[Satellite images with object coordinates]
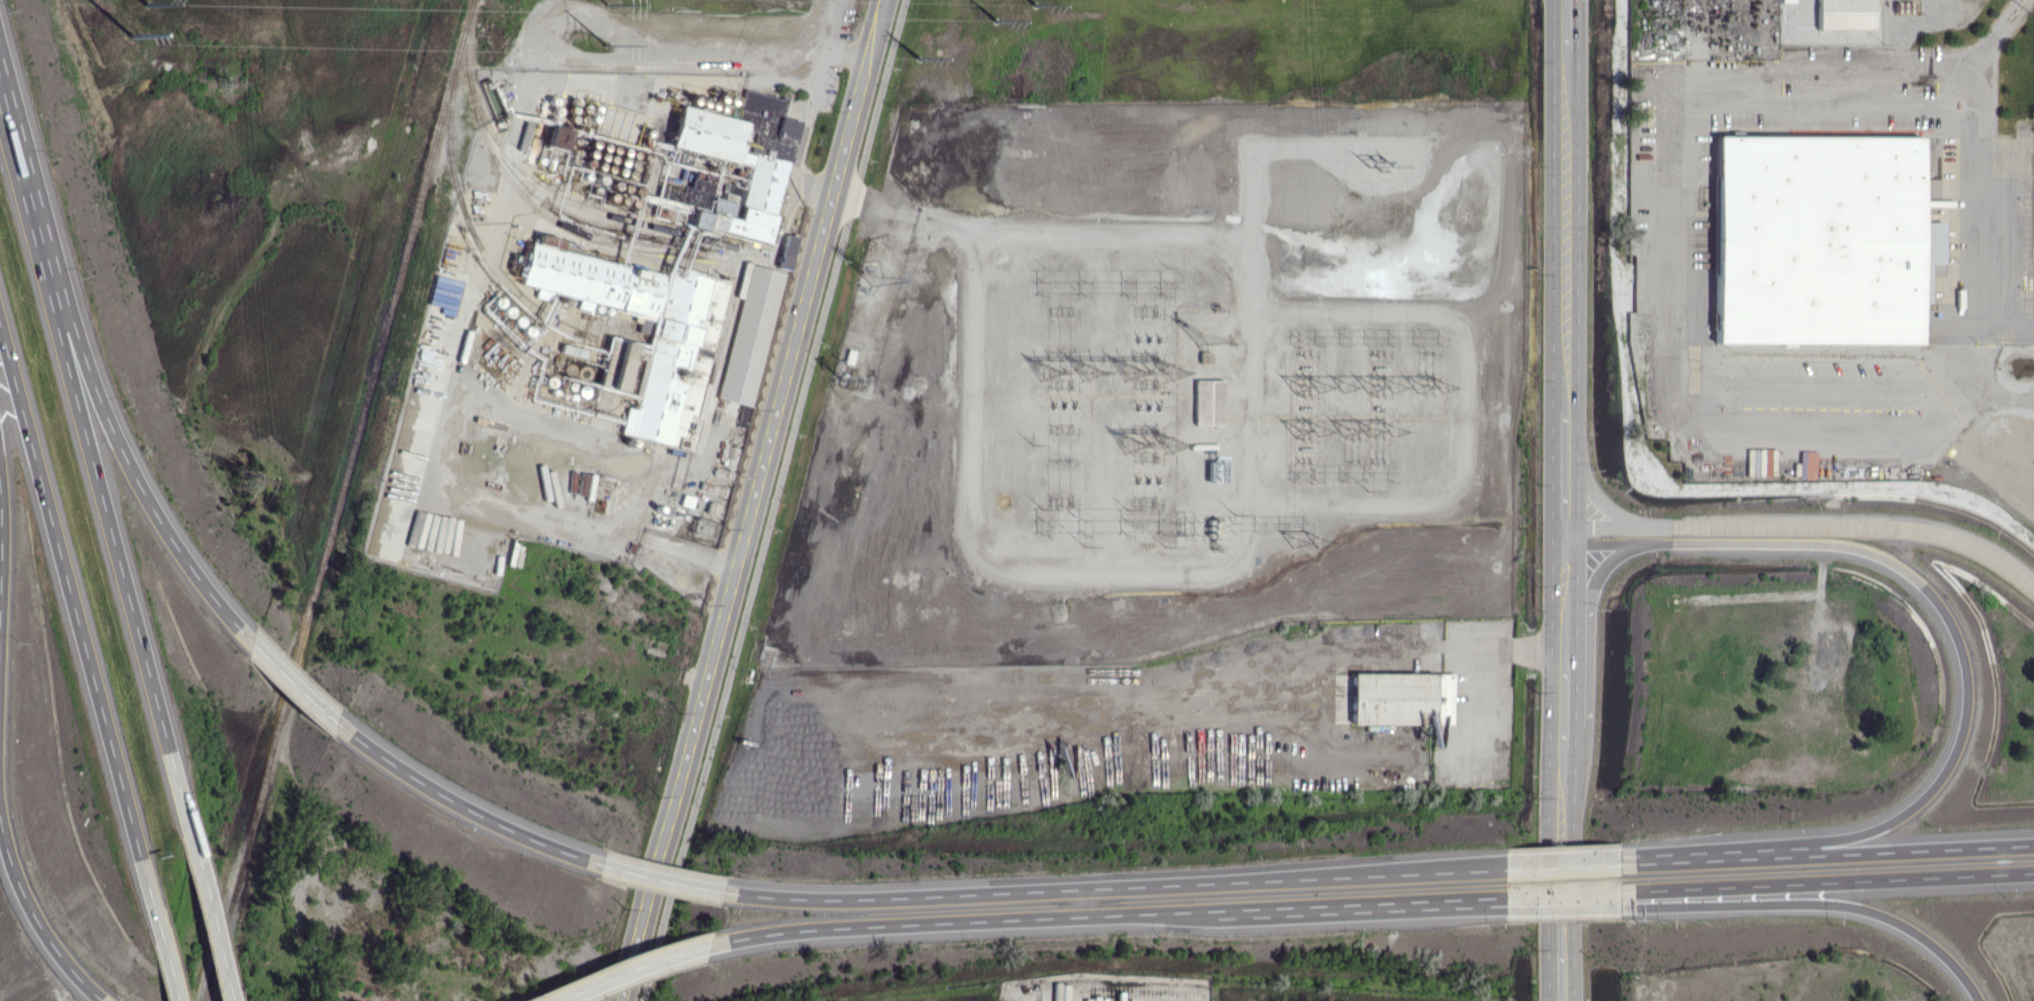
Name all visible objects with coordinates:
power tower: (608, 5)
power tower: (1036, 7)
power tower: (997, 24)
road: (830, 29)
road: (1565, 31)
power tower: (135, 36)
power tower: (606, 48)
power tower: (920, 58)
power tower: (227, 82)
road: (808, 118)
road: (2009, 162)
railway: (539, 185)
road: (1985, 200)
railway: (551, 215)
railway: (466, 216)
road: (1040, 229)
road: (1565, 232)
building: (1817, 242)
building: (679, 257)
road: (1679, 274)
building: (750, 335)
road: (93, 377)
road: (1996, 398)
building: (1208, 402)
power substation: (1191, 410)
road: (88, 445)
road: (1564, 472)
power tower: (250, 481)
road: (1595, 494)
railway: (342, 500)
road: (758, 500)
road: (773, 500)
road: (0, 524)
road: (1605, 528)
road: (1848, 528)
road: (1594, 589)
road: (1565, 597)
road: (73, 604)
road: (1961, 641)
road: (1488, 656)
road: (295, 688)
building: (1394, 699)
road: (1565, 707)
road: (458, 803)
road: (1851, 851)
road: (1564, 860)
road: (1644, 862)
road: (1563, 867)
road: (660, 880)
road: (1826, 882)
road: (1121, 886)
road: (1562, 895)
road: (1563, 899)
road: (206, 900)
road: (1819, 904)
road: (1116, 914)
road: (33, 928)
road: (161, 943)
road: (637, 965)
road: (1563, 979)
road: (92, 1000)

**To-do item**
Which lines above contain the word "power"? Copy each one.

**Exercise output**
power tower: (608, 5)
power tower: (1036, 7)
power tower: (997, 24)
power tower: (135, 36)
power tower: (606, 48)
power tower: (920, 58)
power tower: (227, 82)
power substation: (1191, 410)
power tower: (250, 481)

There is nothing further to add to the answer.